# Work required
Reproduce the data below in full and to the letter, images excepted.

# Available data
<<<<

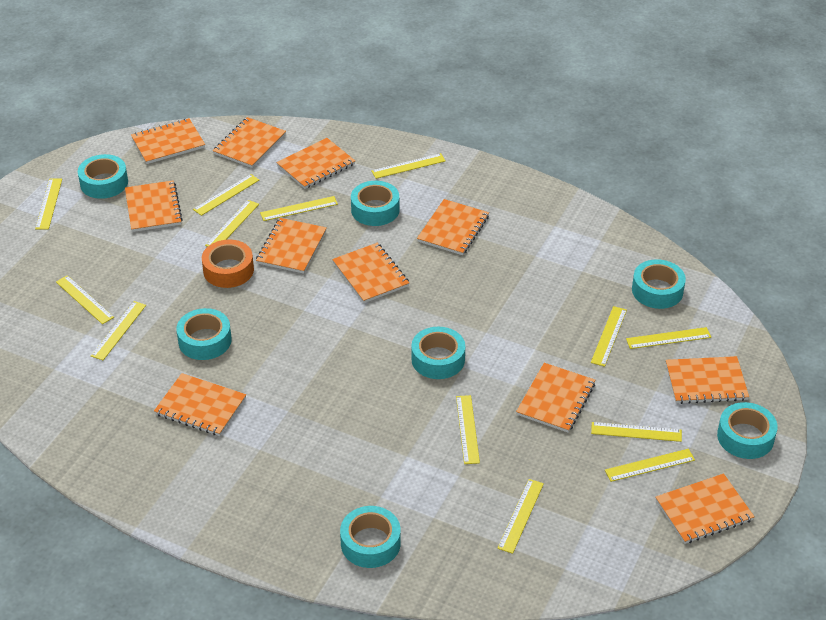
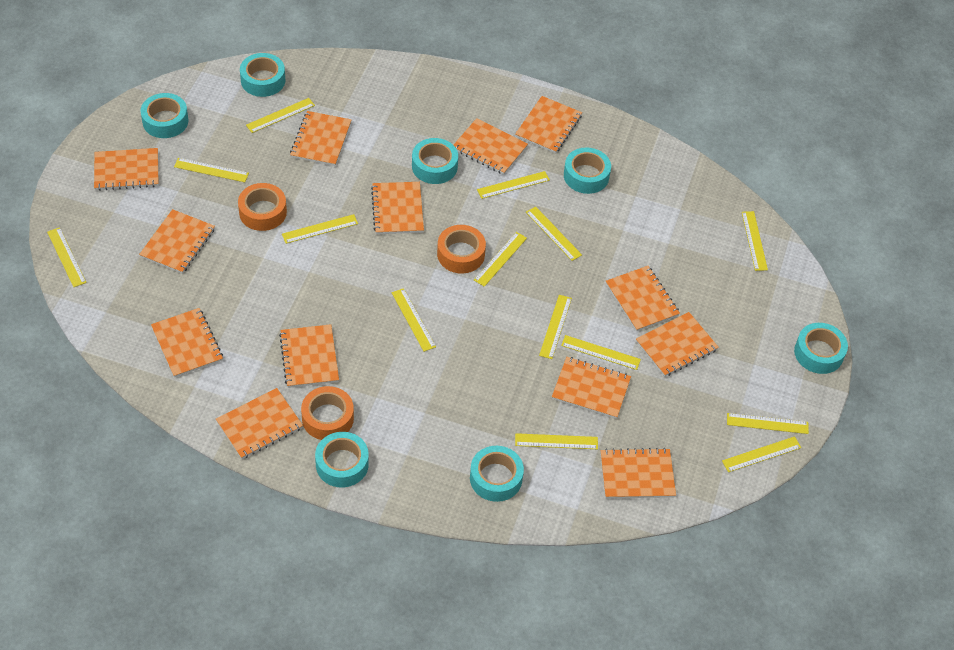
orange notebook: 11 -> 13
orange tape: 1 -> 3
yellow ruler: 13 -> 14

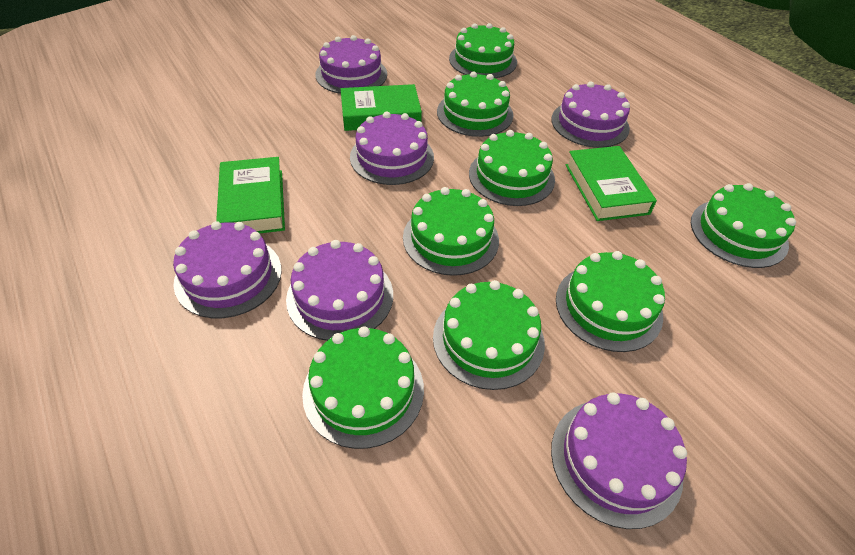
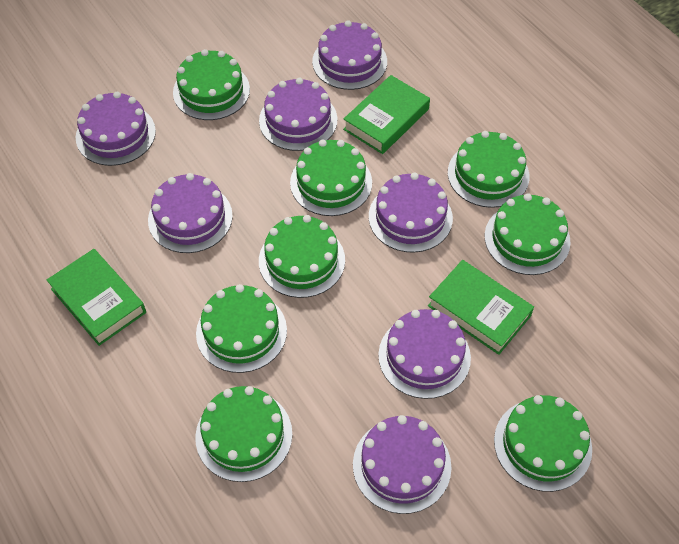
purple cake: 6 -> 7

>>>>

# Task result
orange notebook: 11 -> 13
orange tape: 1 -> 3
yellow ruler: 13 -> 14

purple cake: 6 -> 7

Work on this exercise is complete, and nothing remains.